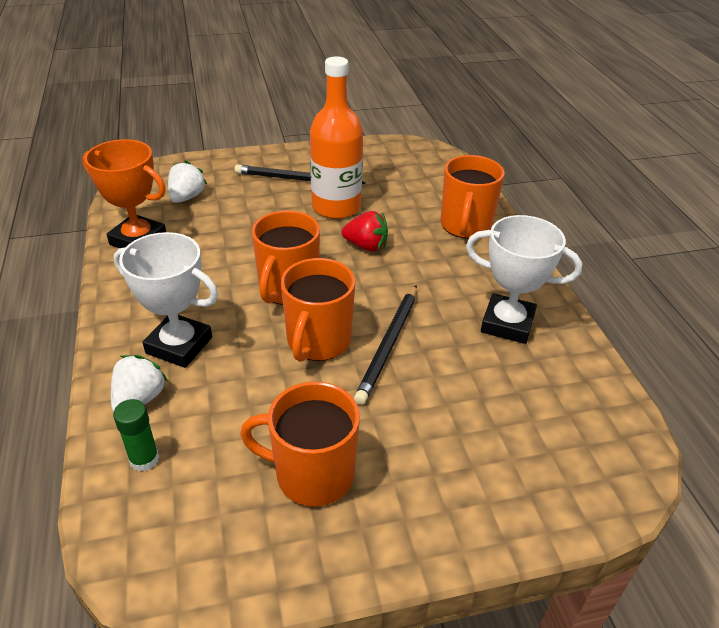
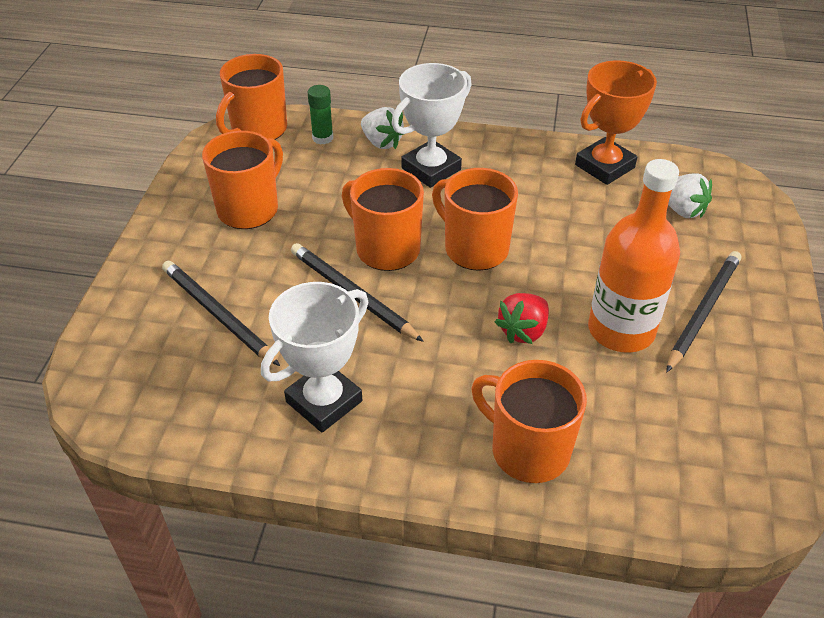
camera: 115 degrees right, 5 degrees up
(142, 542) = (258, 130): none -> orange mug
(476, 429) = (217, 314): none -> black pencil

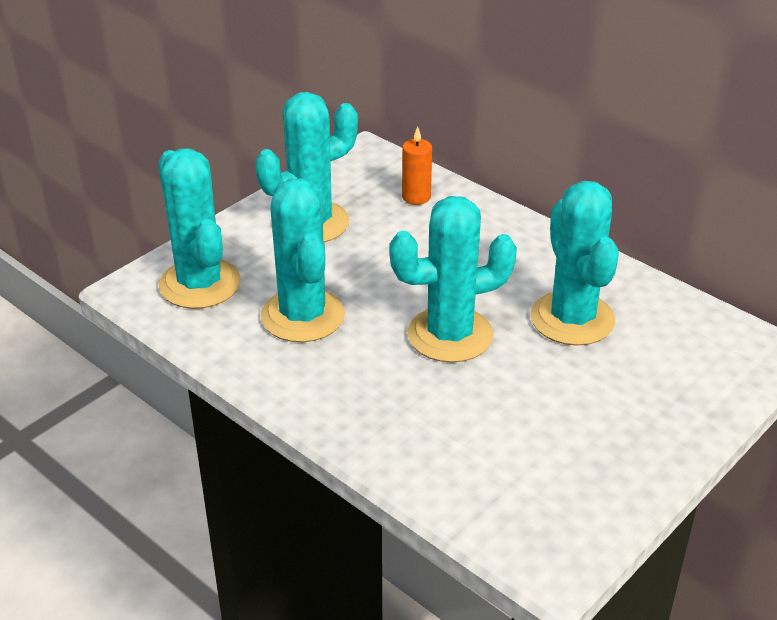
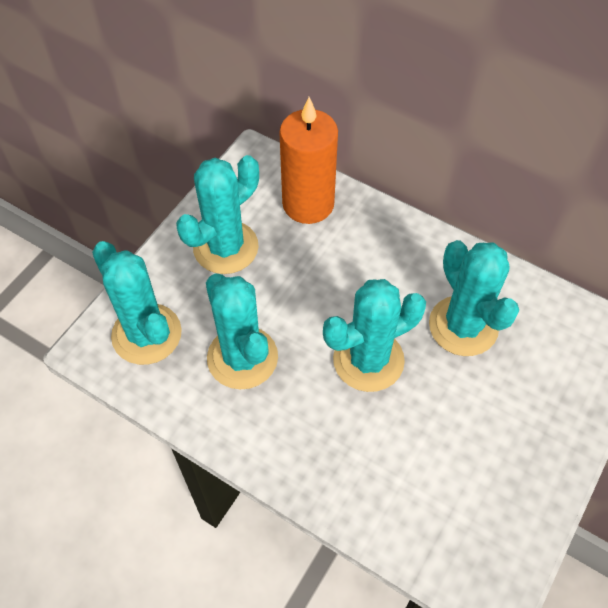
camera: 10 degrees left, 20 degrees up
(416, 197) = (308, 204): orange candle -> orange candle, size x2.09

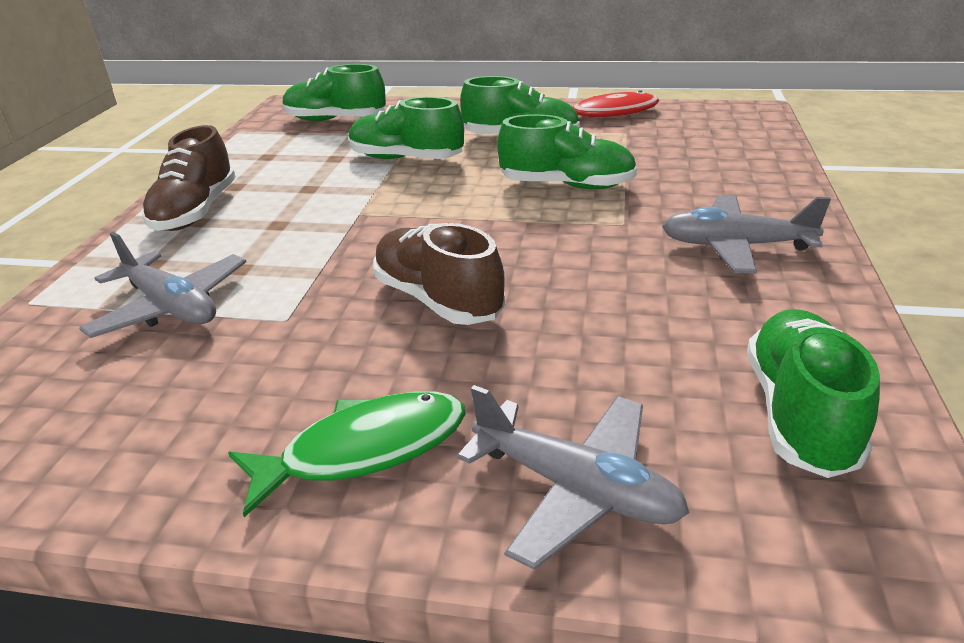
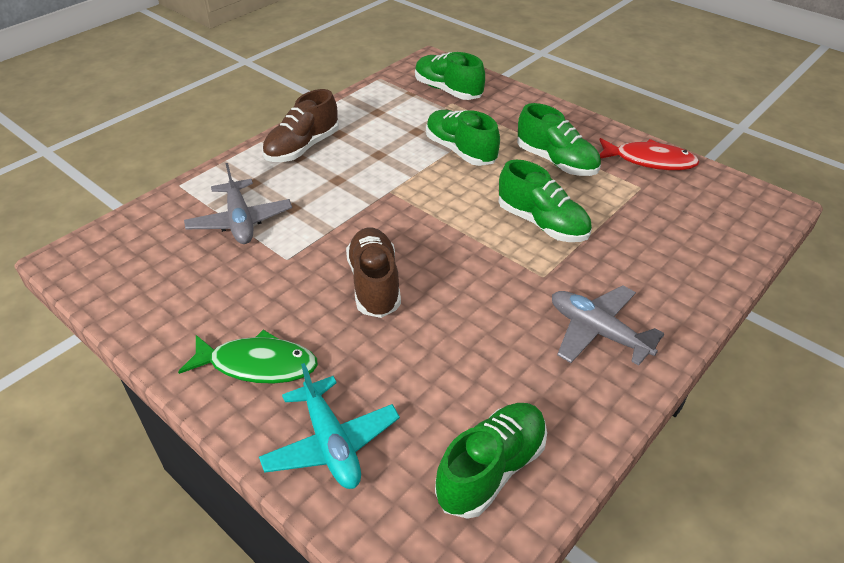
camera: 30 degrees right, 10 degrees up
(575, 489) = (331, 443): grey plane -> turquoise plane

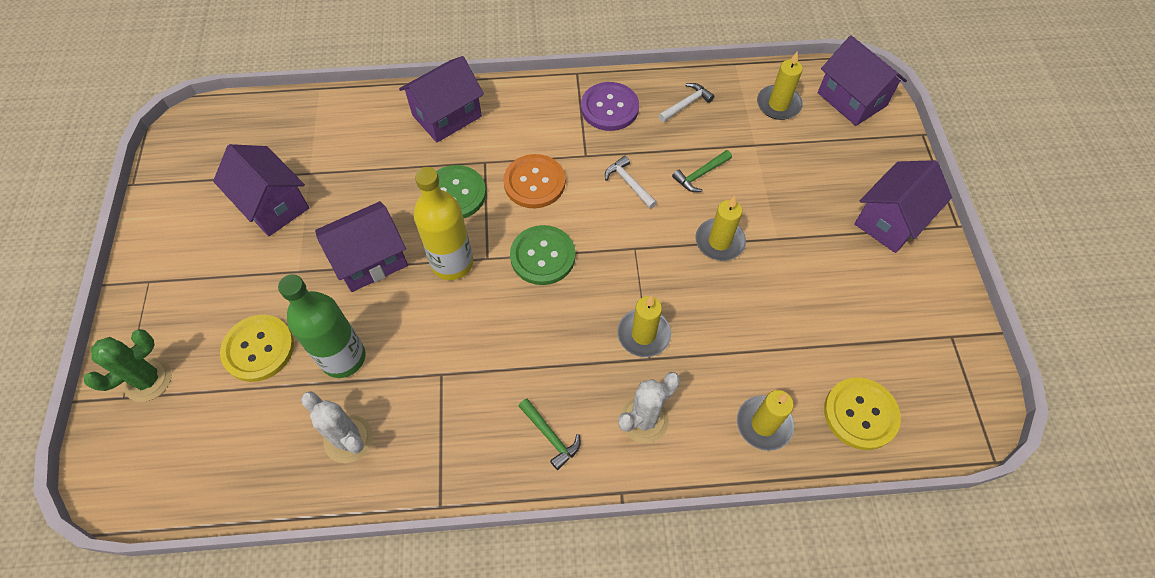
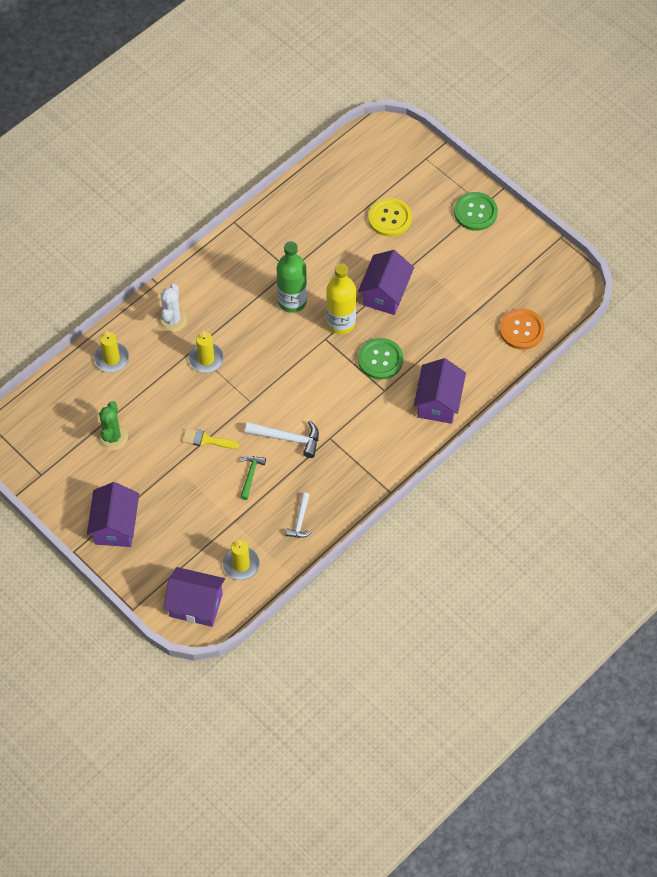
camera: 140 degrees right, 0 degrees up
(148, 380) = (424, 171): green cactus -> green cactus (112, 437)
(273, 205) = (471, 282): purple house -> none
(343, 358) = (344, 243): green bottle -> green bottle (292, 301)
(348, 439) = (303, 216): white cactus -> none
(534, 182) = (342, 399): orange button -> orange button (521, 330)
(542, 256) = (296, 361): green button -> green button (475, 212)
(550, 436) = (210, 282): green hammer -> none
(609, 108) = (345, 481): purple button -> none
(629, 183) = (288, 438): white hammer -> white hammer, size x1.55
(719, 241) = (206, 440): yellow candle -> yellow brush
(860, 414) = (66, 397): yellow button -> none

About this exercise ->
Would you retype exactly the lines above, from the line with "(542, 256) = (296, 361): green" to the line with "(629, 183) = (288, 438): white", with both end lines kept and nothing more?

Reply ->
(542, 256) = (296, 361): green button -> green button (475, 212)
(550, 436) = (210, 282): green hammer -> none
(609, 108) = (345, 481): purple button -> none
(629, 183) = (288, 438): white hammer -> white hammer, size x1.55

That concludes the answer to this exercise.